━━ Materials provided

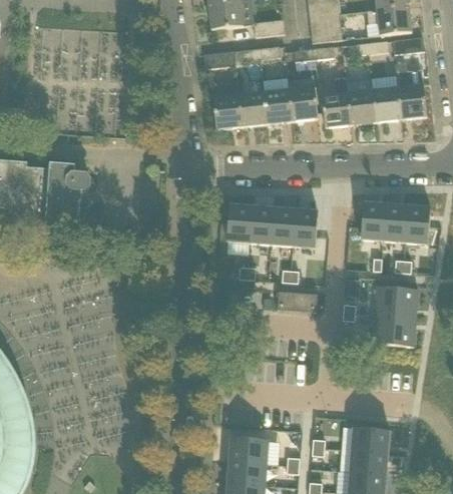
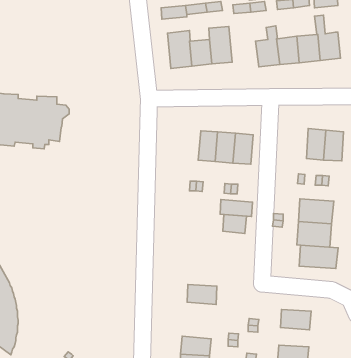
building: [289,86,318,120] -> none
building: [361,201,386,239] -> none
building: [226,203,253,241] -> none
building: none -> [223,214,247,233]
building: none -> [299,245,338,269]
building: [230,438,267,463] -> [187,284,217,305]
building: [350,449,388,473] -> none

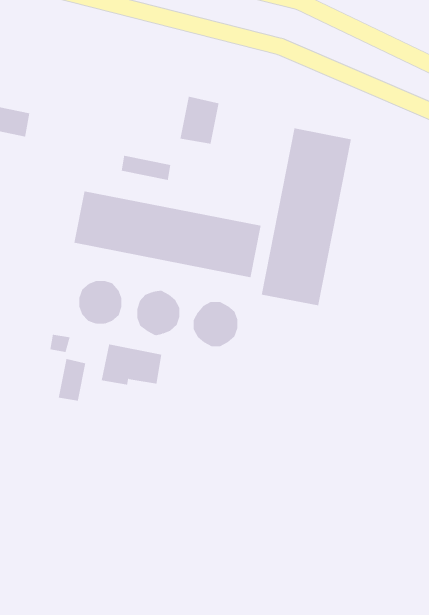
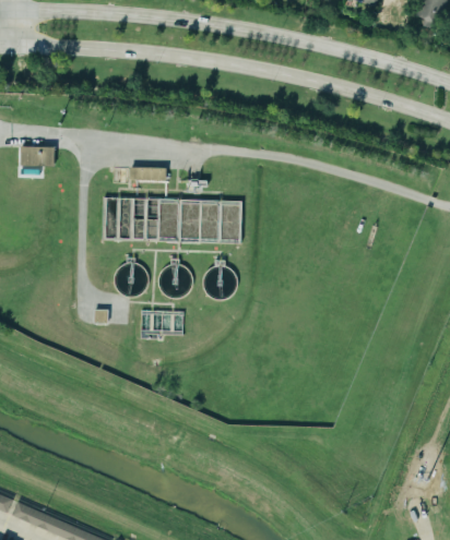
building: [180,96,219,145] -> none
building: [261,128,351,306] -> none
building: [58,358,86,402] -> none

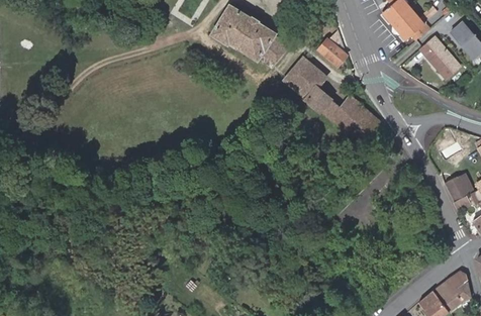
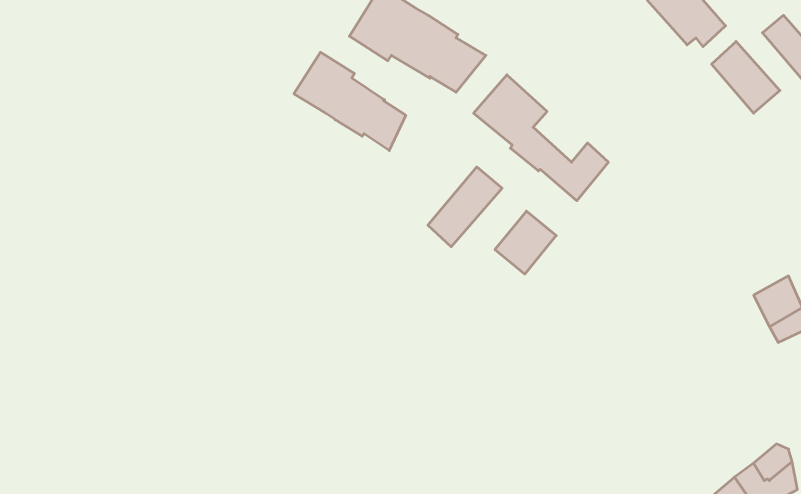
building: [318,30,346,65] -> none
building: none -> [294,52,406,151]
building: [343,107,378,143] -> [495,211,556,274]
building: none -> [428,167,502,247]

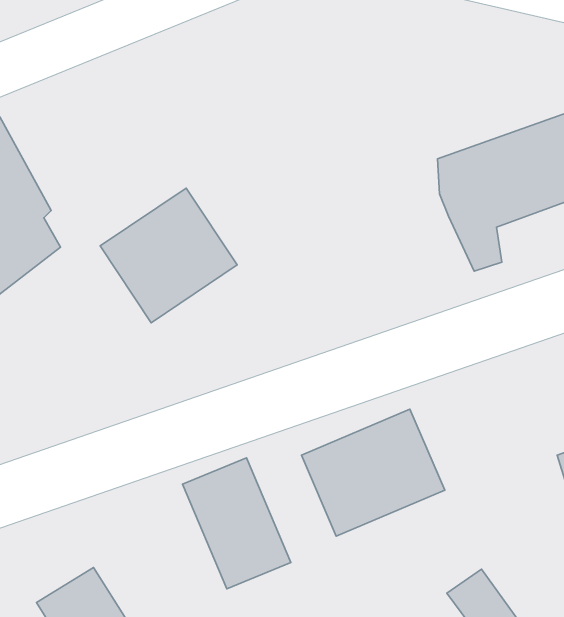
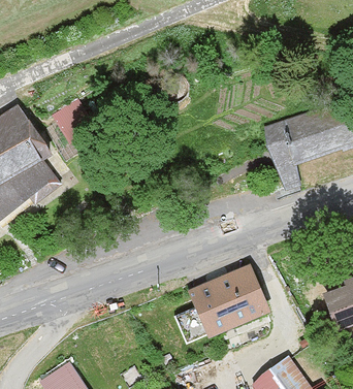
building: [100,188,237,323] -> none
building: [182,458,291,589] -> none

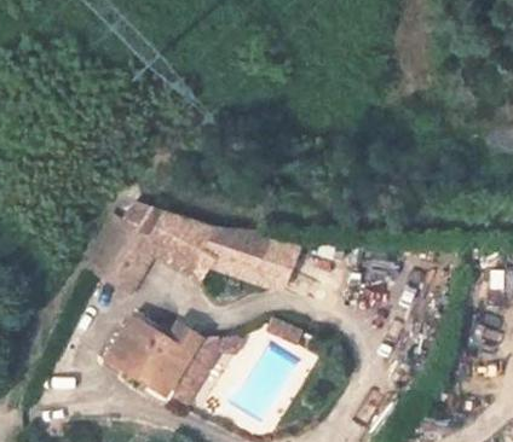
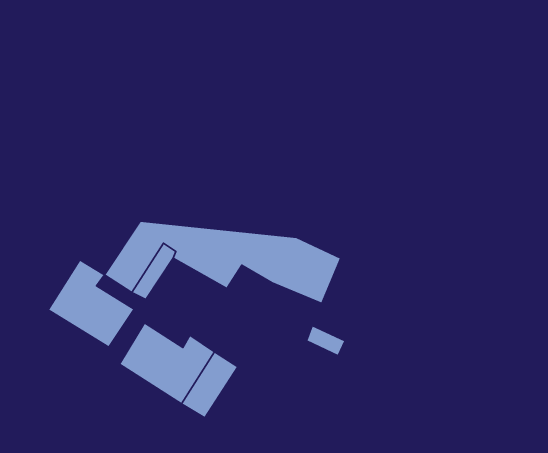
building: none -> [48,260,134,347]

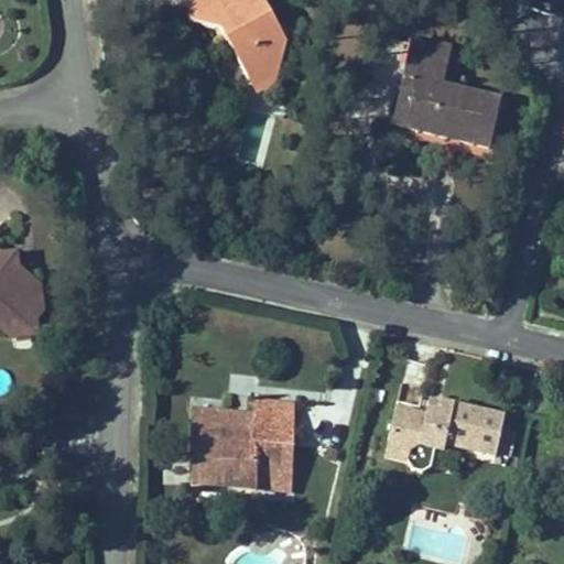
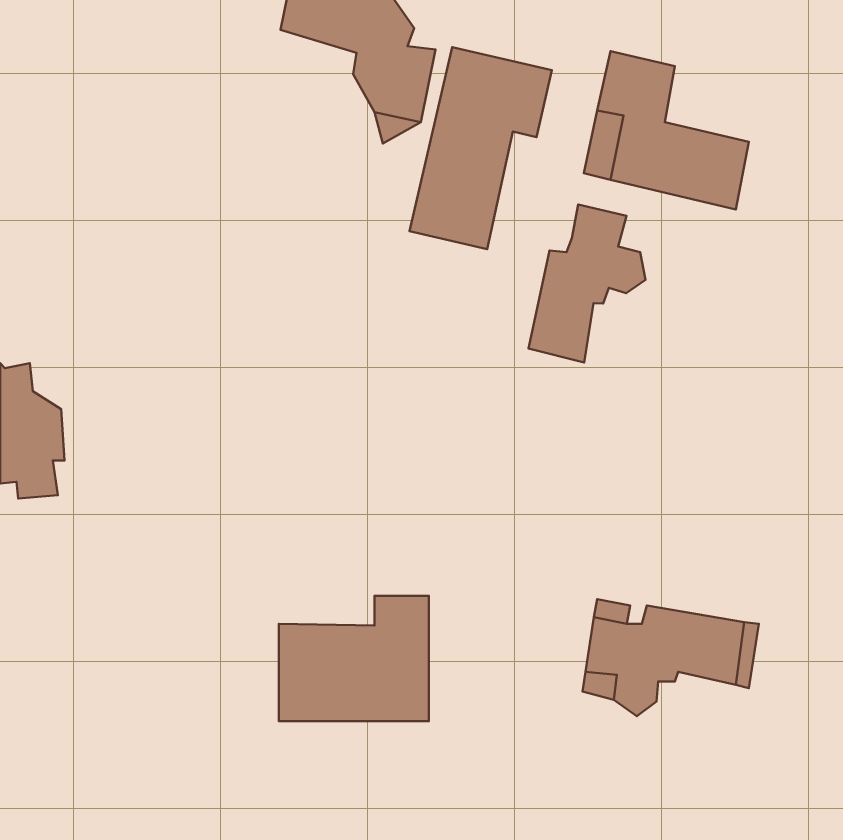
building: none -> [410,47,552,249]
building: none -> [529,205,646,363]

━━━━

- What to produce -
Return the records above exactly as written, but without any of the pictures.

- Response -
building: [289,86,318,120] -> none
building: [361,201,386,239] -> none
building: [226,203,253,241] -> none
building: none -> [223,214,247,233]
building: none -> [299,245,338,269]
building: [230,438,267,463] -> [187,284,217,305]
building: [350,449,388,473] -> none

building: [180,96,219,145] -> none
building: [261,128,351,306] -> none
building: [58,358,86,402] -> none

building: [318,30,346,65] -> none
building: none -> [294,52,406,151]
building: [343,107,378,143] -> [495,211,556,274]
building: none -> [428,167,502,247]

building: [100,188,237,323] -> none
building: [182,458,291,589] -> none

building: none -> [48,260,134,347]

building: none -> [410,47,552,249]
building: none -> [529,205,646,363]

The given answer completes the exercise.